- WHAT TO DO
From the line containing "TOF1 pin XSHUT: B10 -> A7" through the last line of the entries below, print each line exactly. Pictures stay out.

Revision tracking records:
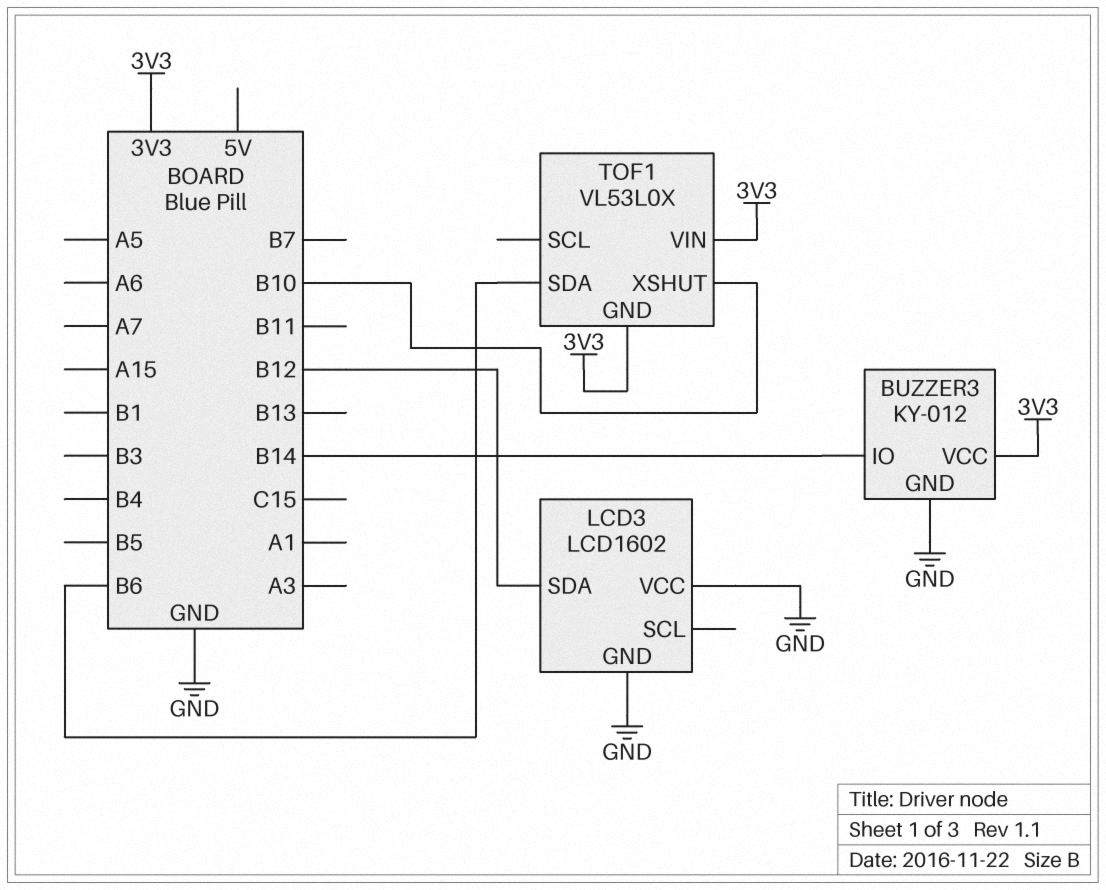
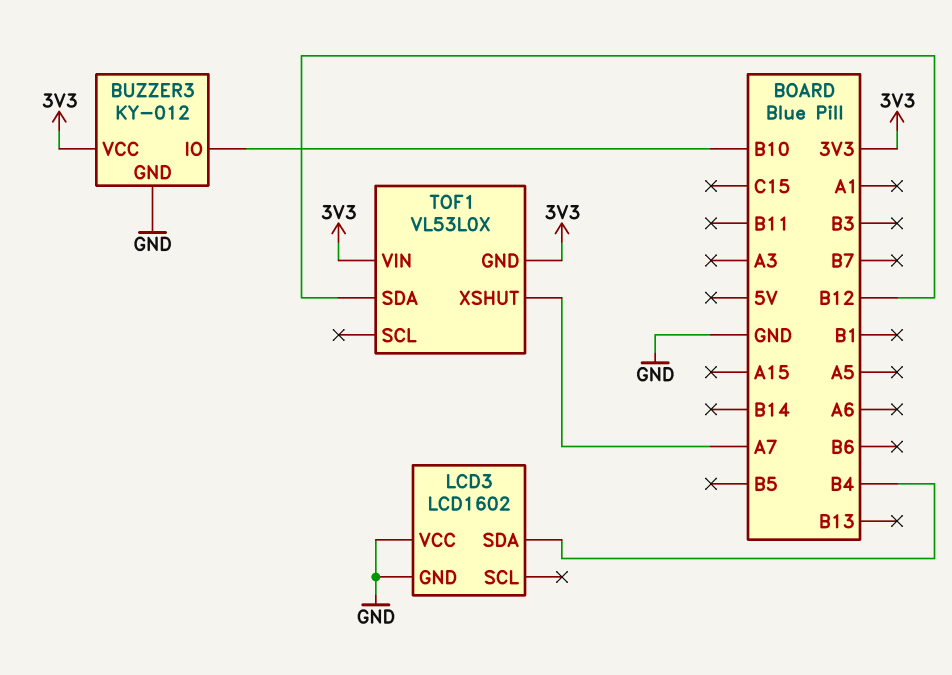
BUZZER3 pin IO: B14 -> B10
LCD3 pin SDA: B12 -> B4
TOF1 pin SDA: B6 -> B12
TOF1 pin XSHUT: B10 -> A7

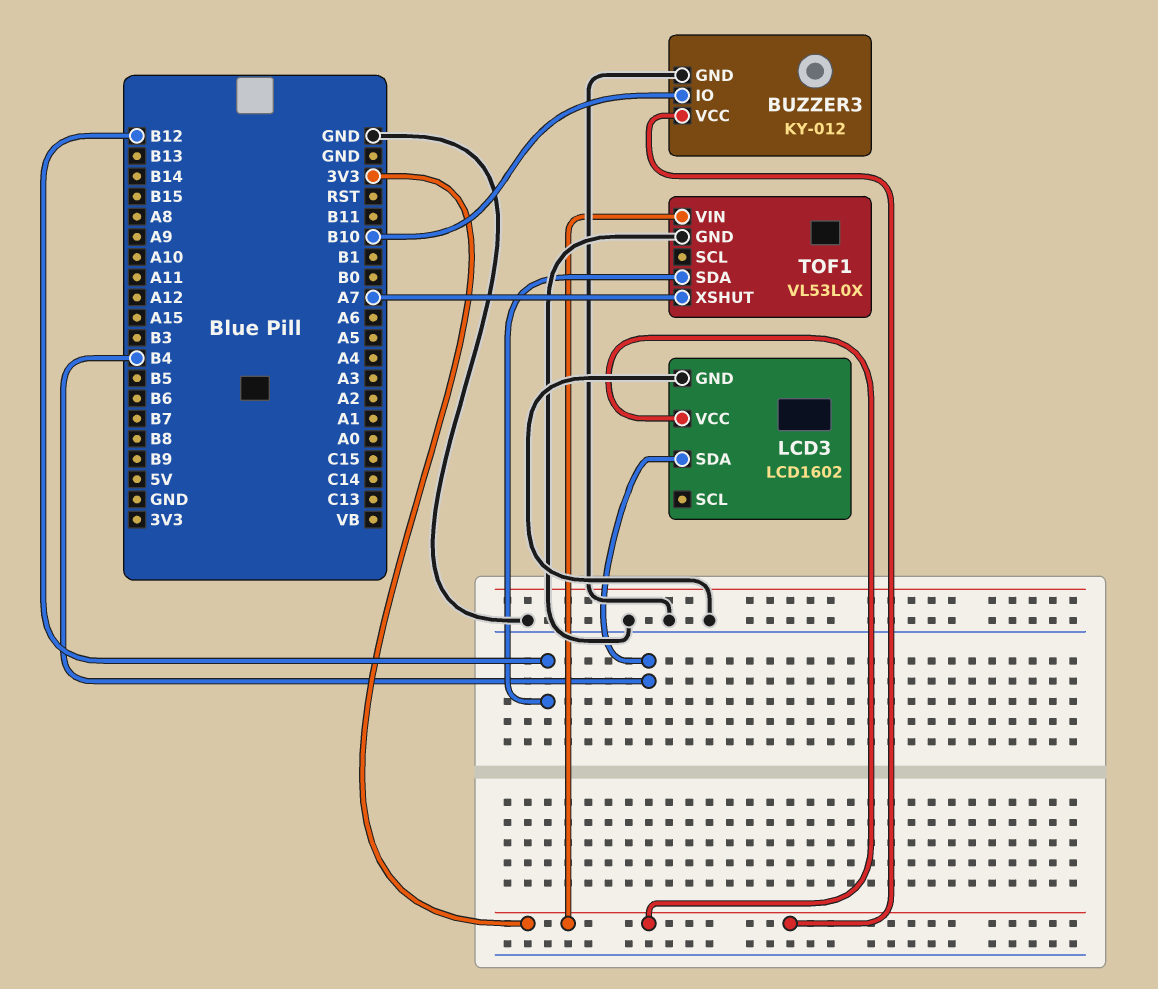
LCD3 pin VCC: GND -> 3V3
TOF1 pin GND: 3V3 -> GND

- SOLUTION BELOW
TOF1 pin XSHUT: B10 -> A7

LCD3 pin VCC: GND -> 3V3
TOF1 pin GND: 3V3 -> GND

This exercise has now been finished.